▶ [Provided information]
--------------------------------

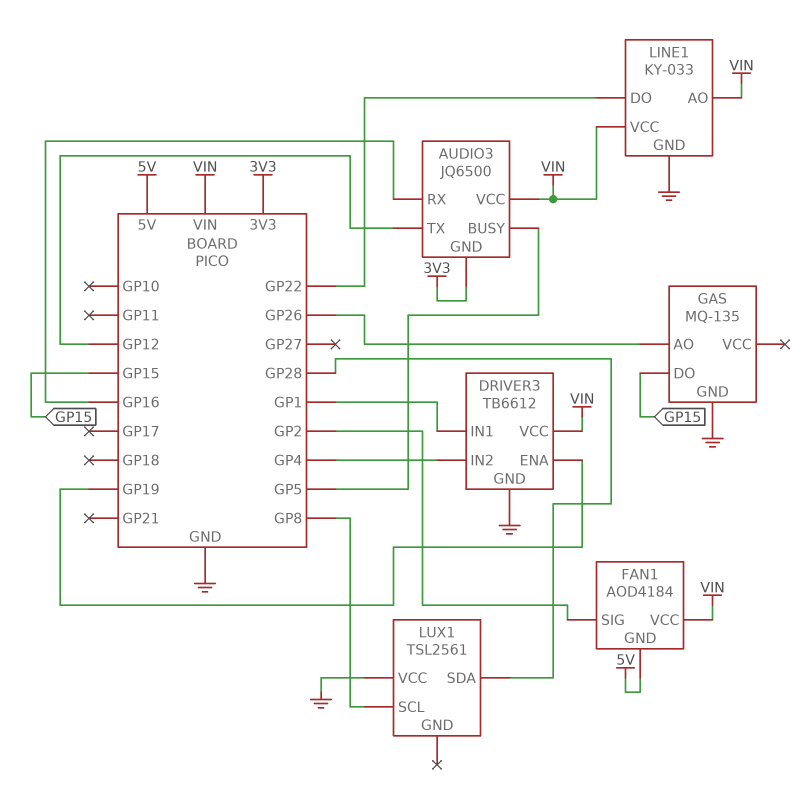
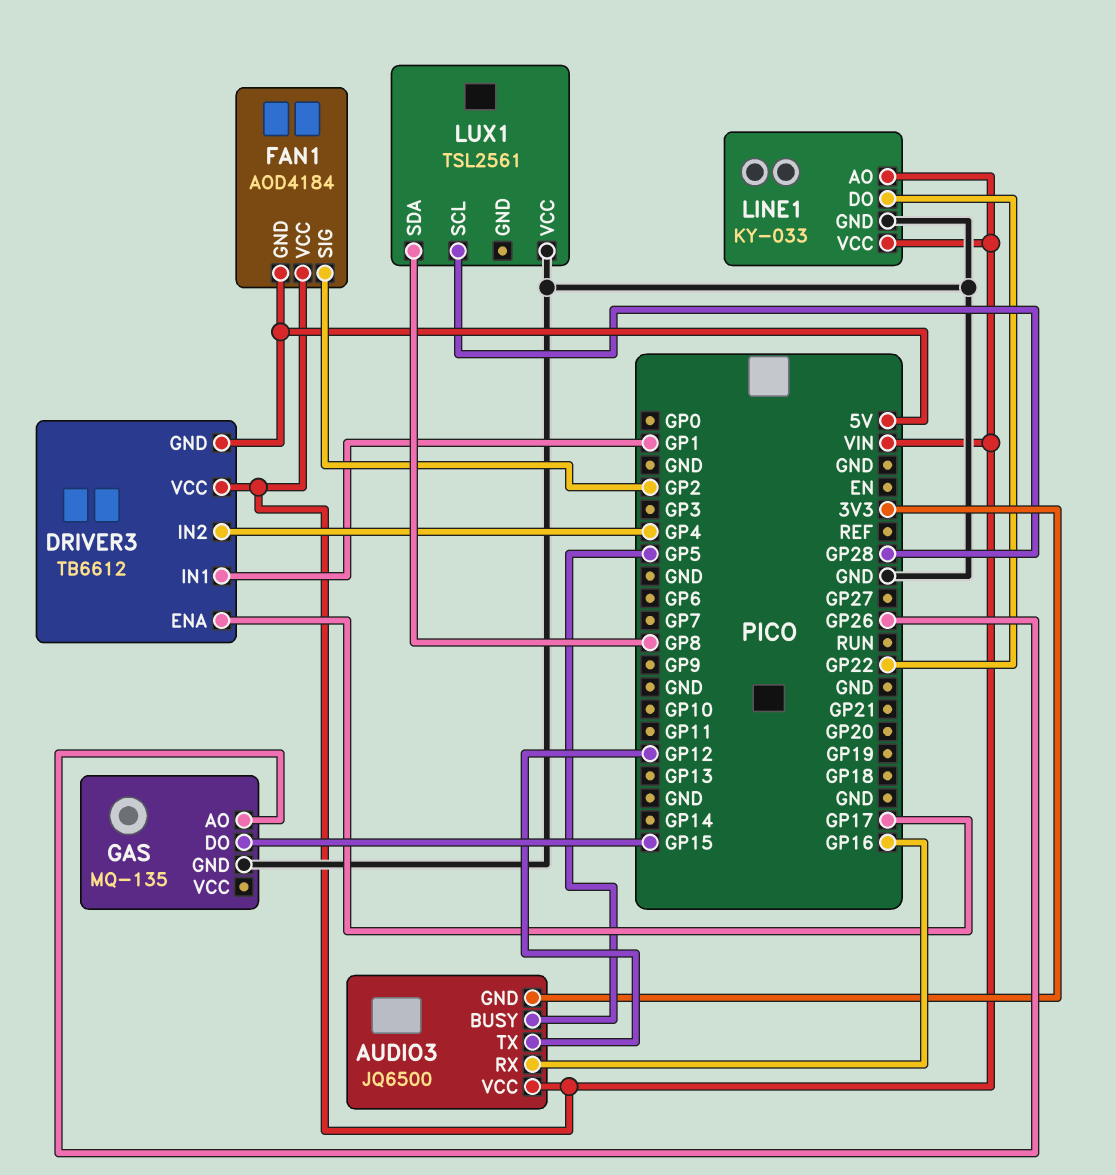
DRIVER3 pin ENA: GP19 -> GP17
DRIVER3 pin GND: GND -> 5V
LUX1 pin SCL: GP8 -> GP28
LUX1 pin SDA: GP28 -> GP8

--------------------------------

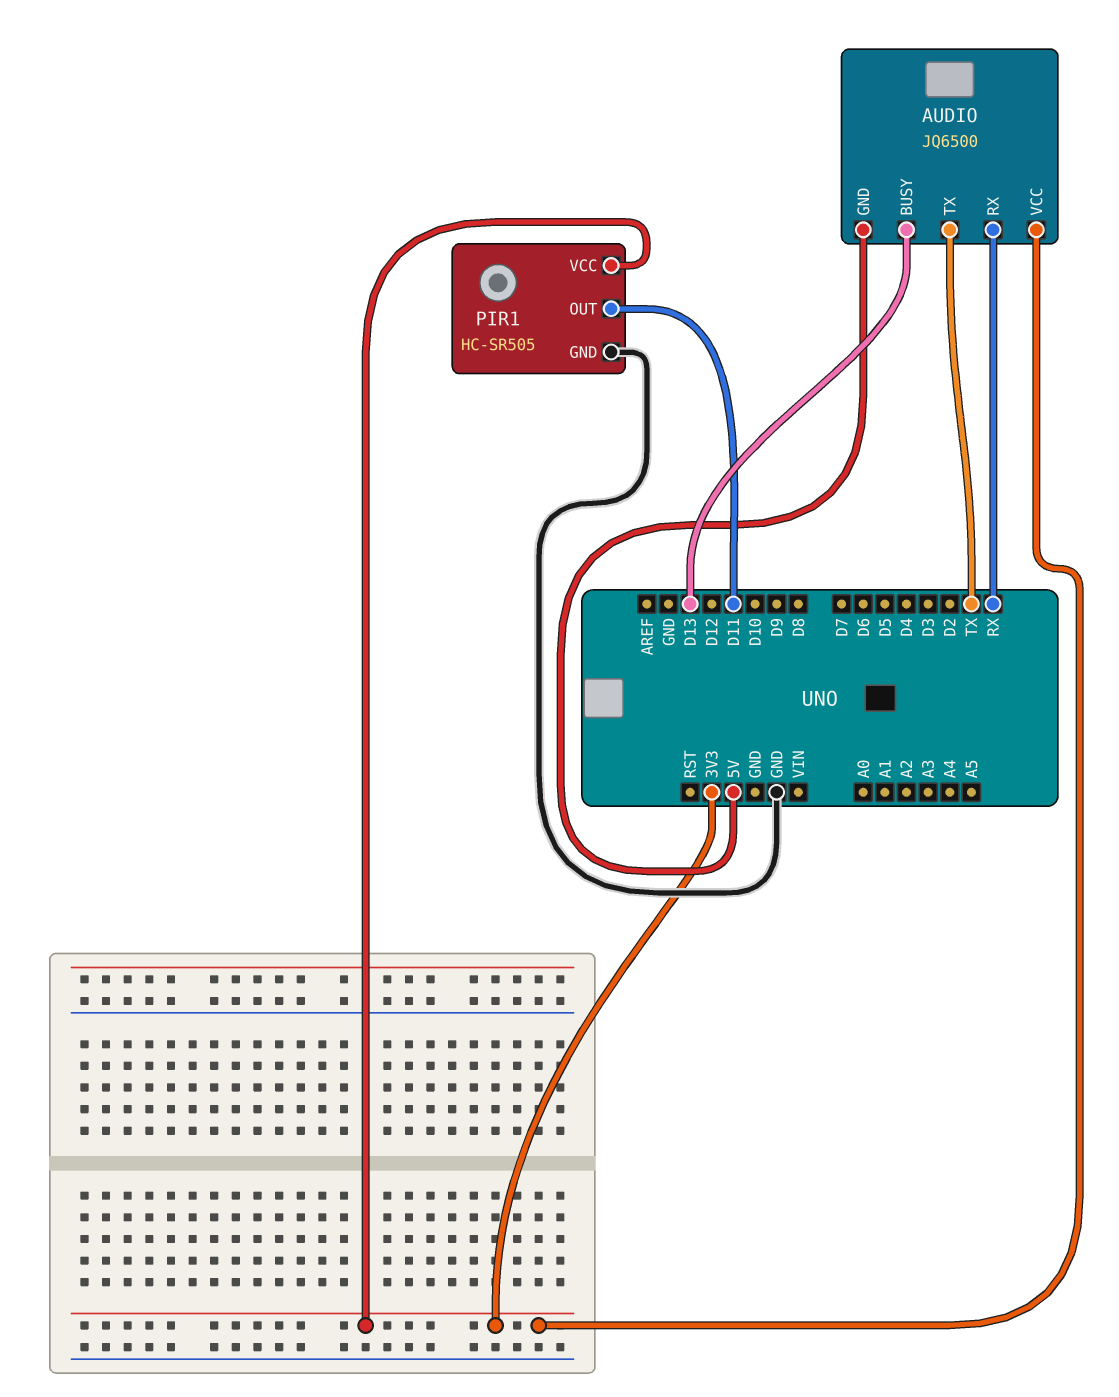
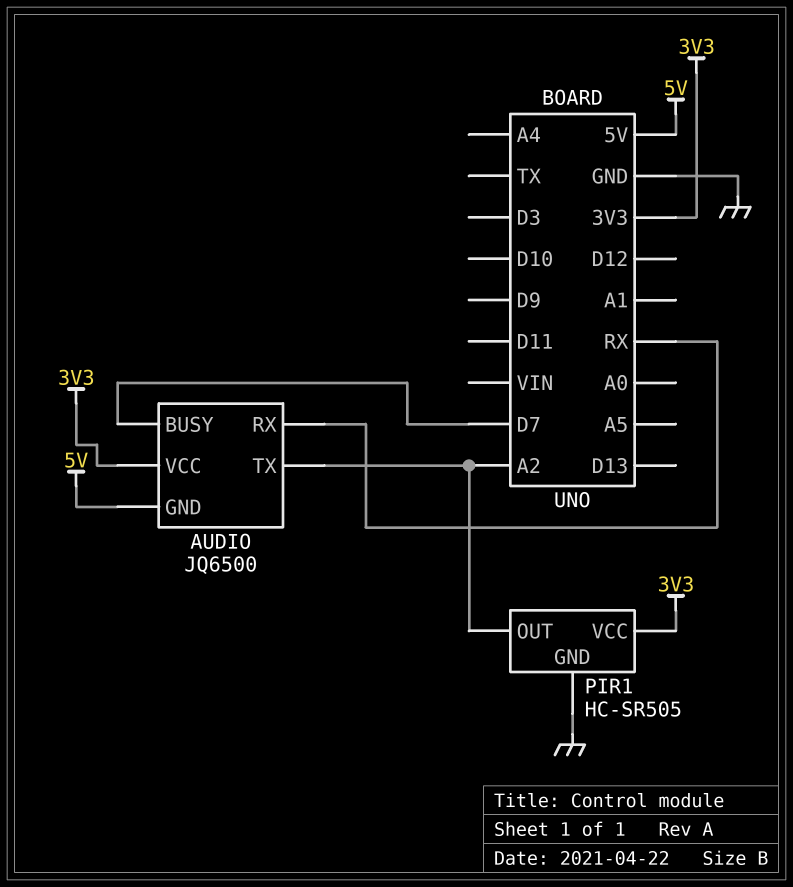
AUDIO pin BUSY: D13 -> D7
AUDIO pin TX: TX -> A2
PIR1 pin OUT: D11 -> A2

--------------------------------

▶ [What is expected]
Set down, unchanged, only those lines above that fall between the line with "DRIVER3 pin GND: GND -> 5V" and the line with "LUX1 pin SDA: GP28 -> GP8", the two end lines included.

▶ [Written solution]
DRIVER3 pin GND: GND -> 5V
LUX1 pin SCL: GP8 -> GP28
LUX1 pin SDA: GP28 -> GP8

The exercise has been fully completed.